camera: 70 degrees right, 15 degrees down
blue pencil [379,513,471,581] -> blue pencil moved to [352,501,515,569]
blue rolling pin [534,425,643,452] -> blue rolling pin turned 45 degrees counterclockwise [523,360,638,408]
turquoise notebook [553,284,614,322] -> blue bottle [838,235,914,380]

==

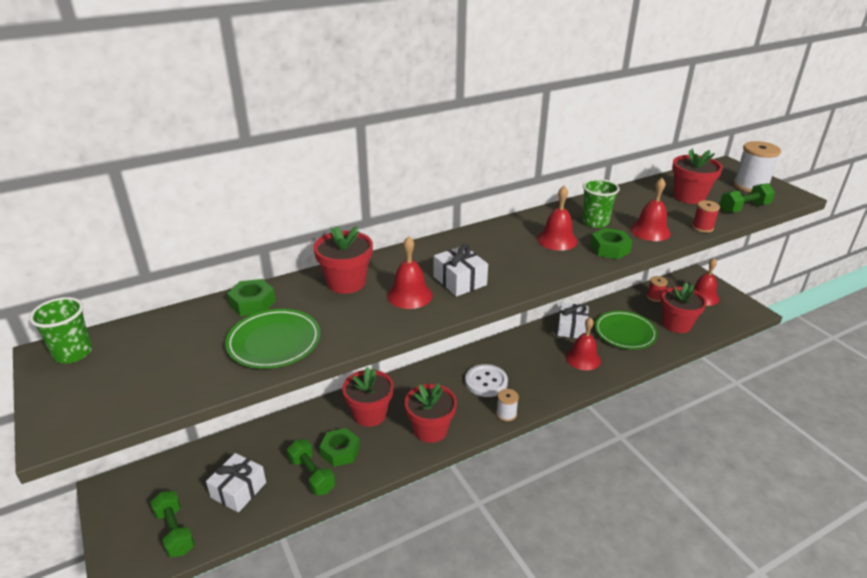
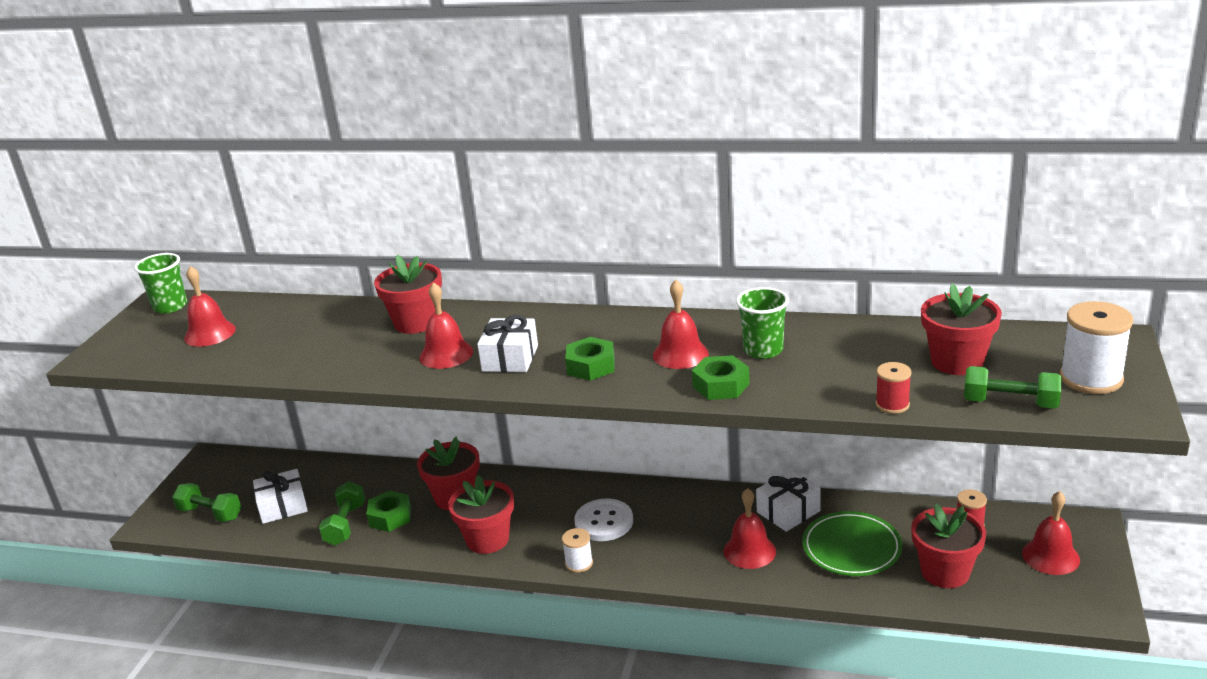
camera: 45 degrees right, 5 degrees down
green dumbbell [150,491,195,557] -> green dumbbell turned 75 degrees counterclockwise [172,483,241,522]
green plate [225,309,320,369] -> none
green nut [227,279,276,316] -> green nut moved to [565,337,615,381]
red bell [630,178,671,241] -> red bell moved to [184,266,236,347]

§ Required action:
Using the listing above, show each line with the word "green" in it.

§ Output below:
green dumbbell [150,491,195,557] -> green dumbbell turned 75 degrees counterclockwise [172,483,241,522]
green plate [225,309,320,369] -> none
green nut [227,279,276,316] -> green nut moved to [565,337,615,381]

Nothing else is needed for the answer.